┏━━
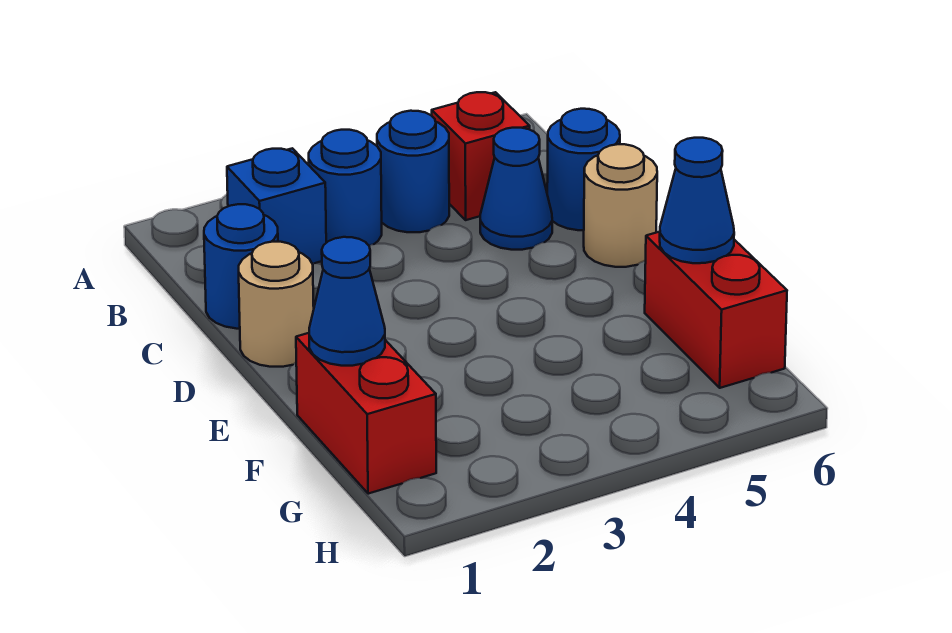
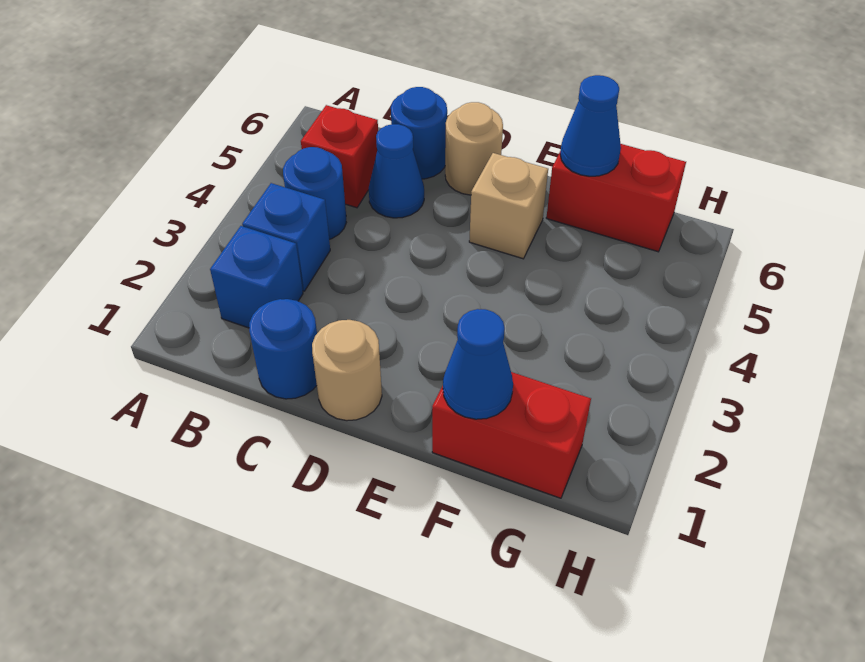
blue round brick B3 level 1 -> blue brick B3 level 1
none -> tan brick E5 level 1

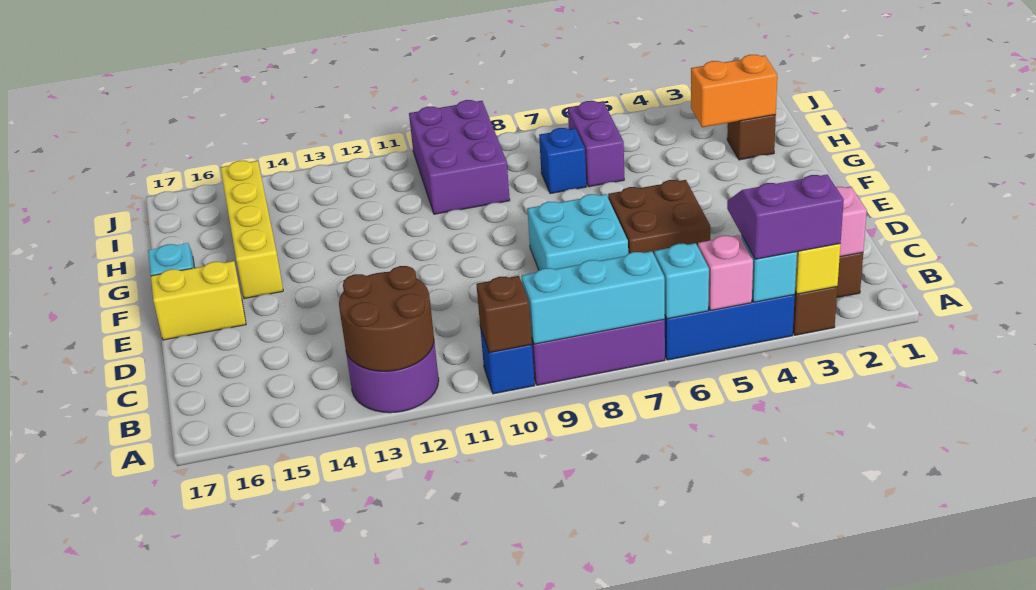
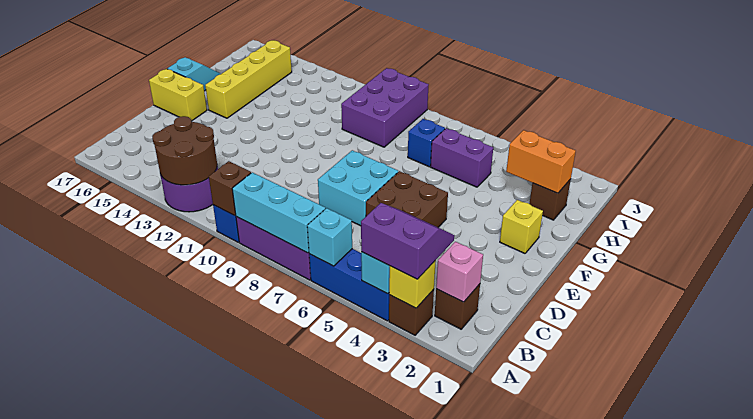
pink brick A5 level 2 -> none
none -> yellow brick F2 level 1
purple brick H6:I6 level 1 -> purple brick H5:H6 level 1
┗━━
Wherever the string "none" is found in the listing above, copy the line that contains it.

Exercise response:
none -> tan brick E5 level 1
pink brick A5 level 2 -> none
none -> yellow brick F2 level 1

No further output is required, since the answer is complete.